DATA EXTRACT -
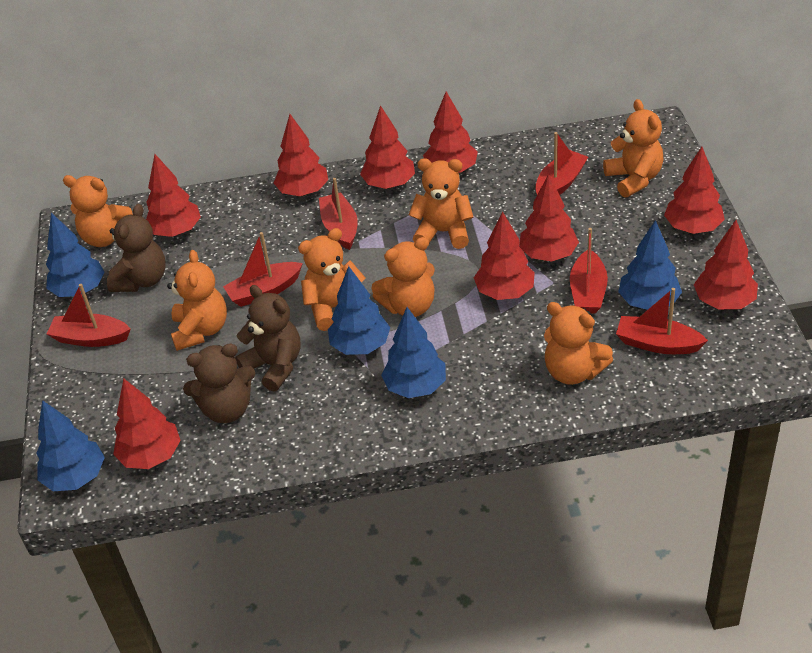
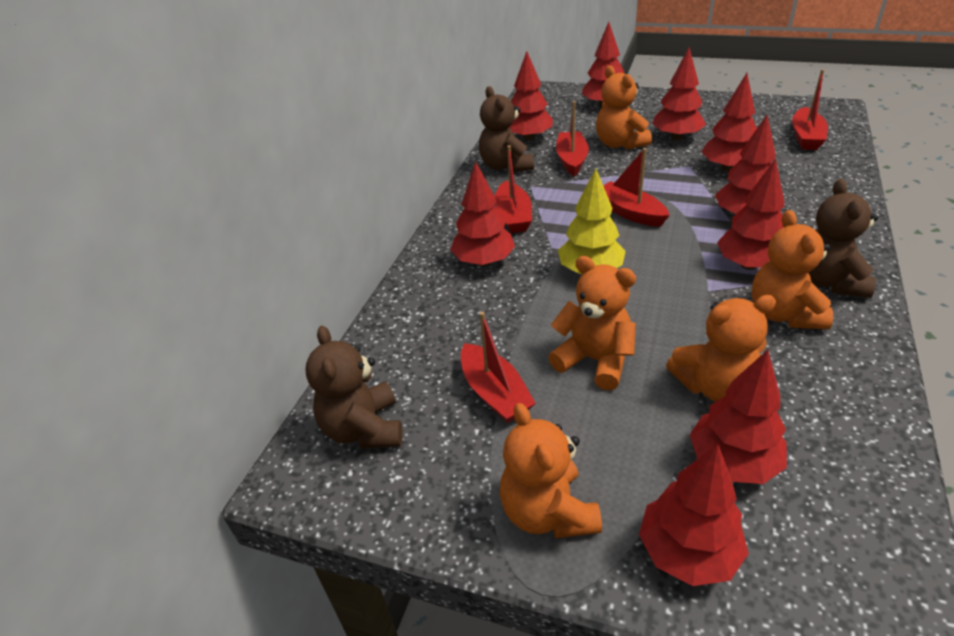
blue tree: 5 -> 0
orange teddy bear: 7 -> 5
red boat: 6 -> 5
yellow tree: 0 -> 1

WHAT IS REQUIRED -
Retype the full listing exactly; pictures stay out.

COMPLETED TASK -
blue tree: 5 -> 0
orange teddy bear: 7 -> 5
red boat: 6 -> 5
yellow tree: 0 -> 1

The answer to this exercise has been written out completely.